Scene edit records:
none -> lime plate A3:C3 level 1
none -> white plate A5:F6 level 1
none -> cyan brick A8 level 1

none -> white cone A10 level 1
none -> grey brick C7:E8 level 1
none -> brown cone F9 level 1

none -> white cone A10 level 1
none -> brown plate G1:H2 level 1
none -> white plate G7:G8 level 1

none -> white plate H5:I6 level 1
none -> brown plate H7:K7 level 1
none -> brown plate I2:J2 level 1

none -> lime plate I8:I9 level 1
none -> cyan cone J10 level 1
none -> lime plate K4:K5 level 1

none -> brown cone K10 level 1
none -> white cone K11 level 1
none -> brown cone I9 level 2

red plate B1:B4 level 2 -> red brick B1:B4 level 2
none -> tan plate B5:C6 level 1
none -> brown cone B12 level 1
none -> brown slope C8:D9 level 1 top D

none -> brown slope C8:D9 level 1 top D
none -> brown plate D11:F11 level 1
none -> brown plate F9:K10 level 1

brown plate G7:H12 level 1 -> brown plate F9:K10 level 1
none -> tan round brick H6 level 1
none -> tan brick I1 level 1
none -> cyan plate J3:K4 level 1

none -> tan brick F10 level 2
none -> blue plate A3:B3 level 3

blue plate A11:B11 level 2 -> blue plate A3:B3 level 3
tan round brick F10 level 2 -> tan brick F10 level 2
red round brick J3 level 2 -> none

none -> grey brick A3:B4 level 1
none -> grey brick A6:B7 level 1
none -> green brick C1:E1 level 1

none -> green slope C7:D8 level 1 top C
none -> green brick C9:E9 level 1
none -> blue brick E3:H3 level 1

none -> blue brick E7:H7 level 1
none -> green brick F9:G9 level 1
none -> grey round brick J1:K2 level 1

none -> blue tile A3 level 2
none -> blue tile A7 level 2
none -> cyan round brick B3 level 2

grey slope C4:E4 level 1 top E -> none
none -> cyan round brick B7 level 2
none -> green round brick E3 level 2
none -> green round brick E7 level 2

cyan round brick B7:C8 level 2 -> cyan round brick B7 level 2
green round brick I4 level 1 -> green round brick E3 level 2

INSTRUCTIONS TO FOLLOW: Set down each line from the line containing "none -> green round brick E3 level 2" through the final line of the data, exactly and with nothing added.

ANSWER SECTION:
none -> green round brick E3 level 2
none -> green round brick E7 level 2

cyan round brick B7:C8 level 2 -> cyan round brick B7 level 2
green round brick I4 level 1 -> green round brick E3 level 2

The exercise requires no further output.